Exercise directions: Below are the records; locate each line with the word "purple" and copy it.

Study material:
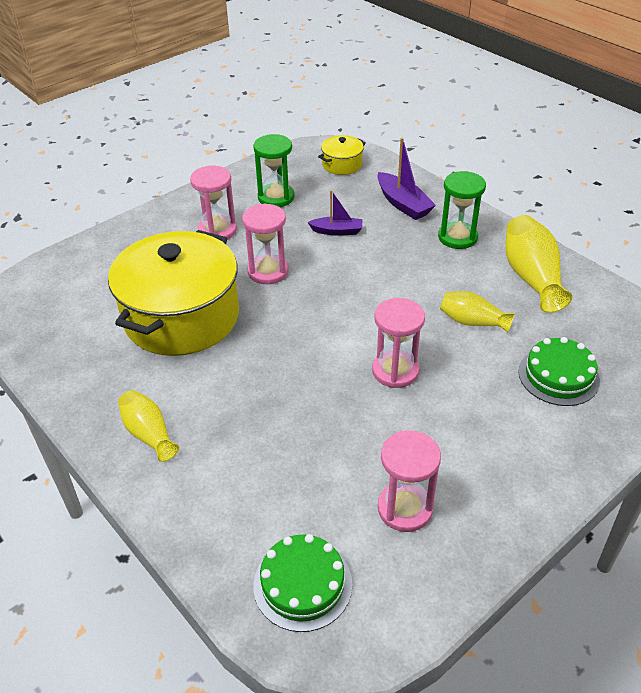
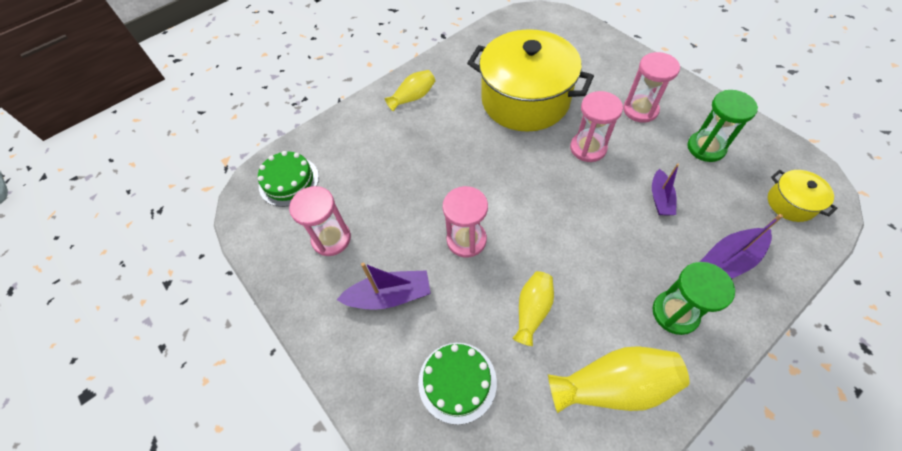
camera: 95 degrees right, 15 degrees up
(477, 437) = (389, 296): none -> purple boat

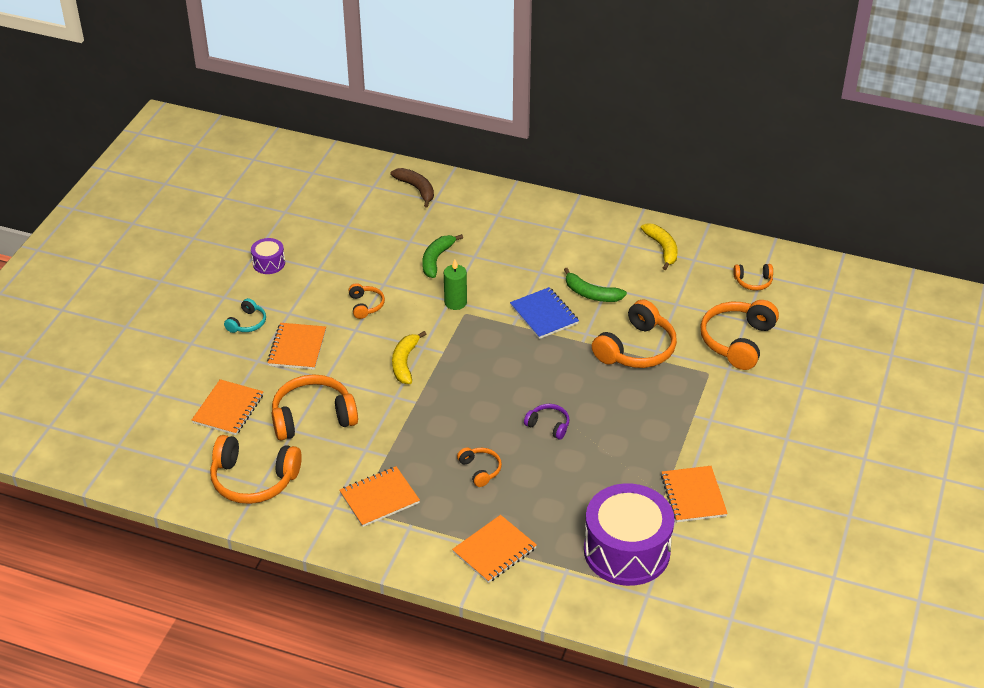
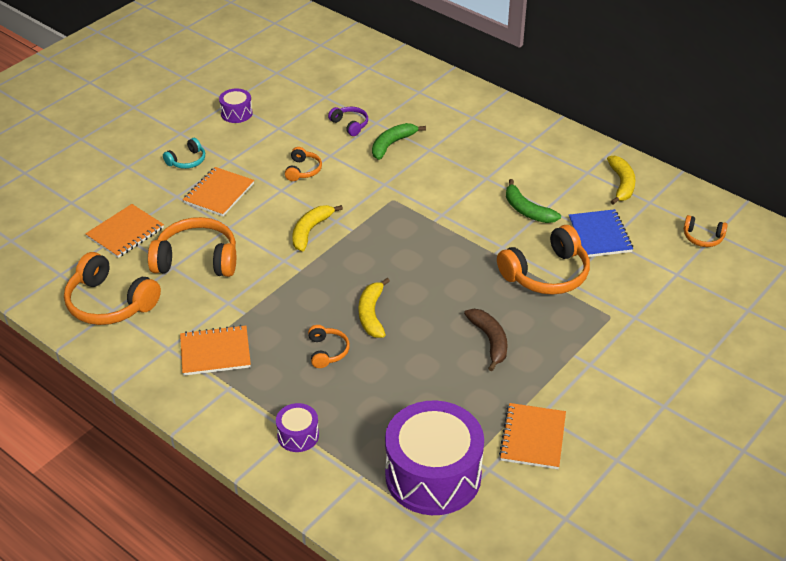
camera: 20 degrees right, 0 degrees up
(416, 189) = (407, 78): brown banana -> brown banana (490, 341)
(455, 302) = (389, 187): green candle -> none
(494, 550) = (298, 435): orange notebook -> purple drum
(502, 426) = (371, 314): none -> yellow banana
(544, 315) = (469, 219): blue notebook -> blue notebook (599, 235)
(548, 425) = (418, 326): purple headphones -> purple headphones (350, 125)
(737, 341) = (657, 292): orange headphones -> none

...

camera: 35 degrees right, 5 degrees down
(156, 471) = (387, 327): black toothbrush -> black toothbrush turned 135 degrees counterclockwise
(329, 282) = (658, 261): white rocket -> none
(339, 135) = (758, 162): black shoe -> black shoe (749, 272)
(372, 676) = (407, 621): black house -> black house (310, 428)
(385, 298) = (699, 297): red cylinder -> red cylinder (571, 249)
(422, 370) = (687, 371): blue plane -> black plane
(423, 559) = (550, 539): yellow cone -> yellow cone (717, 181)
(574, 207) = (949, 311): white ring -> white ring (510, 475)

Exercise response:
(477, 437) = (389, 296): none -> purple boat
(494, 550) = (298, 435): orange notebook -> purple drum
(548, 425) = (418, 326): purple headphones -> purple headphones (350, 125)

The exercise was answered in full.